### [EXERCISE DETAILS]
Find every line in the items that contains the word "bass", and copy each one out. Case counts.

### [DATASET RECORDS]

- - -

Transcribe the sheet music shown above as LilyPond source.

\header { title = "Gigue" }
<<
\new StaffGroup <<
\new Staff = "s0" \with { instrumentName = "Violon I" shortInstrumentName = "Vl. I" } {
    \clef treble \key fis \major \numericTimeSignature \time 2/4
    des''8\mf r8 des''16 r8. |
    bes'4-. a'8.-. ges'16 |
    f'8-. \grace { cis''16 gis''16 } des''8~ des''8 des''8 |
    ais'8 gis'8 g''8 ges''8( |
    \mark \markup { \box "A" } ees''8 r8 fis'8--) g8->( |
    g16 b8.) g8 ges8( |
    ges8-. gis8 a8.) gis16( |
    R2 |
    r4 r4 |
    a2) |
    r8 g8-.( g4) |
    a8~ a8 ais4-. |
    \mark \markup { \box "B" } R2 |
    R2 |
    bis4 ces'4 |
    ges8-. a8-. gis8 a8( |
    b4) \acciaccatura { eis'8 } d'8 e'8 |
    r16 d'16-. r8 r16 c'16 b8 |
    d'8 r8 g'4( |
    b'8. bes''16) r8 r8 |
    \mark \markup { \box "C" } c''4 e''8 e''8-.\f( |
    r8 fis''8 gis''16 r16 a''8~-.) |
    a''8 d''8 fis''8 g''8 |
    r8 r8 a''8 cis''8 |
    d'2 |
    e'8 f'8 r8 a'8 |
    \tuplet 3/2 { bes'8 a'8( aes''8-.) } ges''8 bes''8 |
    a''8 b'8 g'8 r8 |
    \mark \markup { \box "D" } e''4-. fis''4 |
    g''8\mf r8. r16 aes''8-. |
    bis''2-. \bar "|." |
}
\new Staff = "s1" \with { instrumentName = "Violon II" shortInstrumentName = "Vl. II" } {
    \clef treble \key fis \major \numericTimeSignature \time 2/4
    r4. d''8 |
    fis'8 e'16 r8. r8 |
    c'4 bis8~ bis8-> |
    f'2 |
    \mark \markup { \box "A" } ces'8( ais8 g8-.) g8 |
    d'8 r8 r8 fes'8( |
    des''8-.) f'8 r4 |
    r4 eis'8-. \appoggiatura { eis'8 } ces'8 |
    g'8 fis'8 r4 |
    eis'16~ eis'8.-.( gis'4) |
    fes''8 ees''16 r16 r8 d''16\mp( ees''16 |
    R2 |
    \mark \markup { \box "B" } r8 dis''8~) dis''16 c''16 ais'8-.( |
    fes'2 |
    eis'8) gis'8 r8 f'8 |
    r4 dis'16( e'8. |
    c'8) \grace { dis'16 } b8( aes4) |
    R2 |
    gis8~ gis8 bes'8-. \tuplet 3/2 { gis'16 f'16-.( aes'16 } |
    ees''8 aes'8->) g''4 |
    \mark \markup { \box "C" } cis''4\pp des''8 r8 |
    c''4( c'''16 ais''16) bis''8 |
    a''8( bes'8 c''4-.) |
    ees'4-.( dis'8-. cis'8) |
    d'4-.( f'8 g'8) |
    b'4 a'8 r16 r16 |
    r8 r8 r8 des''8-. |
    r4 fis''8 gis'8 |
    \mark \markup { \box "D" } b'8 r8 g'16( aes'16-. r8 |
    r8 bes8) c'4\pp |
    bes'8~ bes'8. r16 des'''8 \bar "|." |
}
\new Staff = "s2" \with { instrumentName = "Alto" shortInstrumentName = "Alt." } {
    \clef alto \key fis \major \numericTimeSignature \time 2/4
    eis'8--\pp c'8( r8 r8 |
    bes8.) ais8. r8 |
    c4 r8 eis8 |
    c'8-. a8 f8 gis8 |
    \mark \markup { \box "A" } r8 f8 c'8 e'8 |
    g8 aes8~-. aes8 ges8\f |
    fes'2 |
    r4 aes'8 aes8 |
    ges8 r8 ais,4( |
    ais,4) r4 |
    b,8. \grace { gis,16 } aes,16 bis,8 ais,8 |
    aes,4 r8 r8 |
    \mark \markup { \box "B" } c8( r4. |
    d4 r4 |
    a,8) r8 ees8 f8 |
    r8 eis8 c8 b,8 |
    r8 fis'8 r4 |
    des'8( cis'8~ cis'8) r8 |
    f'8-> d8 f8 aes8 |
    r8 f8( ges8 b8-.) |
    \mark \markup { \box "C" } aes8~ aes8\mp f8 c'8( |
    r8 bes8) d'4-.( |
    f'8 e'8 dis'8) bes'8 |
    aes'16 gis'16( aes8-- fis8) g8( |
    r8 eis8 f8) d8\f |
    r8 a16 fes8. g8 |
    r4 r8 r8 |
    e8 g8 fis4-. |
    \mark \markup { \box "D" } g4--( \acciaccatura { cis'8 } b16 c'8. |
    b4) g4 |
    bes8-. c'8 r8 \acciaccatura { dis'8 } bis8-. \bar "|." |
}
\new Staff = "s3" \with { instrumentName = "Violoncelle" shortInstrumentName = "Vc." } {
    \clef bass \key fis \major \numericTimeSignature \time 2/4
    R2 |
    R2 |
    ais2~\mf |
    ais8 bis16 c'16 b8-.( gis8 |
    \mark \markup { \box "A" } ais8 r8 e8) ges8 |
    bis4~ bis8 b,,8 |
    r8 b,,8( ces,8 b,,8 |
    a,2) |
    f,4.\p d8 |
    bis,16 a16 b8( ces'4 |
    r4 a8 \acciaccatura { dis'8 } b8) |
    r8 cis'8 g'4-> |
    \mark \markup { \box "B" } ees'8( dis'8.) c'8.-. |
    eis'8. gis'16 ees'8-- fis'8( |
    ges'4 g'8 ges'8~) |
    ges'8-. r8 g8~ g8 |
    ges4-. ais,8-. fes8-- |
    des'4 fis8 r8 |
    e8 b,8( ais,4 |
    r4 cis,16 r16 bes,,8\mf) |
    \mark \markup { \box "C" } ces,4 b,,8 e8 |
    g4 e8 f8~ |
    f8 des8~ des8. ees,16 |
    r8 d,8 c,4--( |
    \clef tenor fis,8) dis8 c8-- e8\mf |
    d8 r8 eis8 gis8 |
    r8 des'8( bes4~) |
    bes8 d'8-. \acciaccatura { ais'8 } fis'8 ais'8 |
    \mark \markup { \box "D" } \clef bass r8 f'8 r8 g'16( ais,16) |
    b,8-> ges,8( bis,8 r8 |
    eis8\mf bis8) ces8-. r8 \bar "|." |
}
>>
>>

- - -

### [OUTPUT OF THE EXERCISE]
    \clef bass \key fis \major \numericTimeSignature \time 2/4
    \mark \markup { \box "D" } \clef bass r8 f'8 r8 g'16( ais,16) |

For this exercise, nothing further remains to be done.